===== Data for review

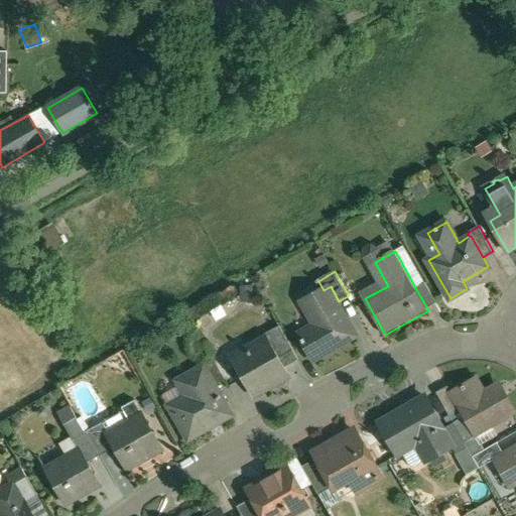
[(437,303),(426,283),(416,289),(427,308),(437,303)]
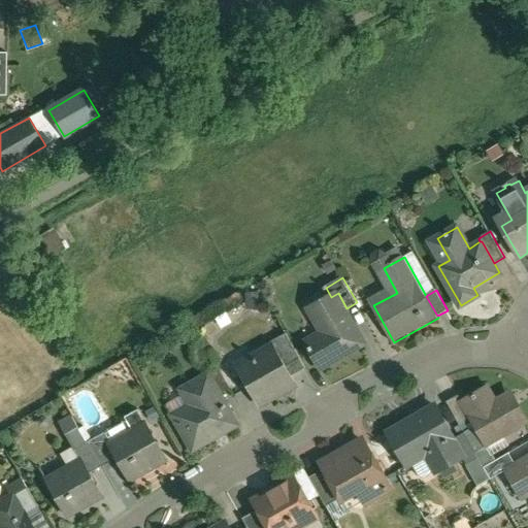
[(331,297),(309,308),(322,331),(306,340),(322,368),(366,343),(347,308),(338,293),(331,297)]
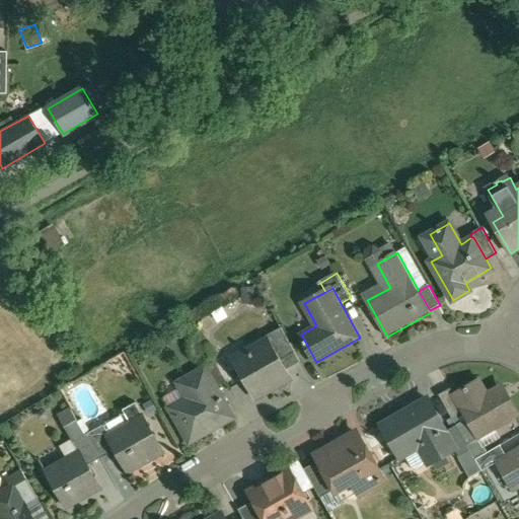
[(302,362),(282,327),(268,336),(270,341),(271,340),(287,370),(302,362)]
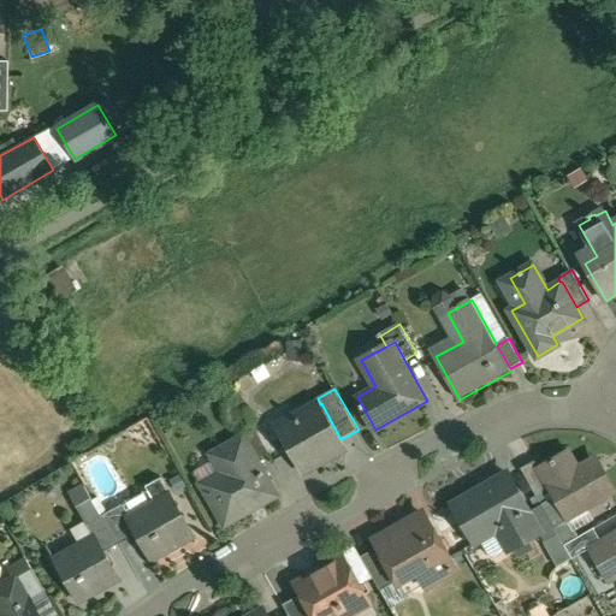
[(341,439),(321,403),(320,404),(279,428),(303,471),(345,446),(341,439)]
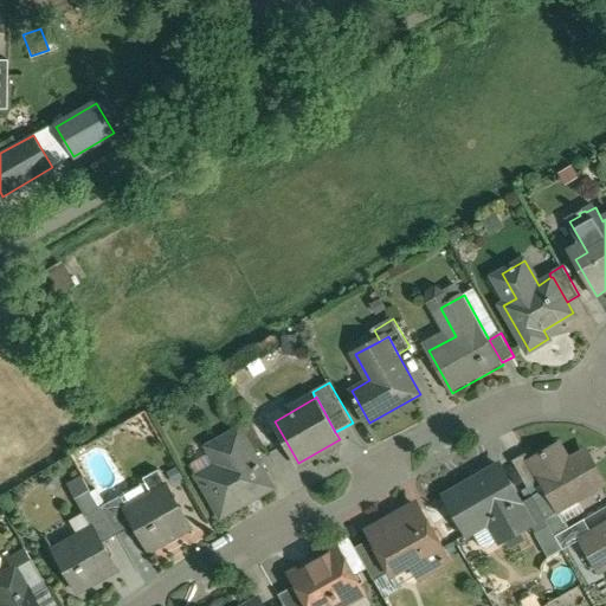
[(266,446),(250,418),(237,425),(240,431),(243,430),(255,452),(266,446)]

==========

■ **Work to complete**: Transcribe the listing verbatim, pictures excluded.

■ **Output below**:
[(437,303),(426,283),(416,289),(427,308),(437,303)]
[(331,297),(309,308),(322,331),(306,340),(322,368),(366,343),(347,308),(338,293),(331,297)]
[(302,362),(282,327),(268,336),(270,341),(271,340),(287,370),(302,362)]
[(341,439),(321,403),(320,404),(279,428),(303,471),(345,446),(341,439)]
[(266,446),(250,418),(237,425),(240,431),(243,430),(255,452),(266,446)]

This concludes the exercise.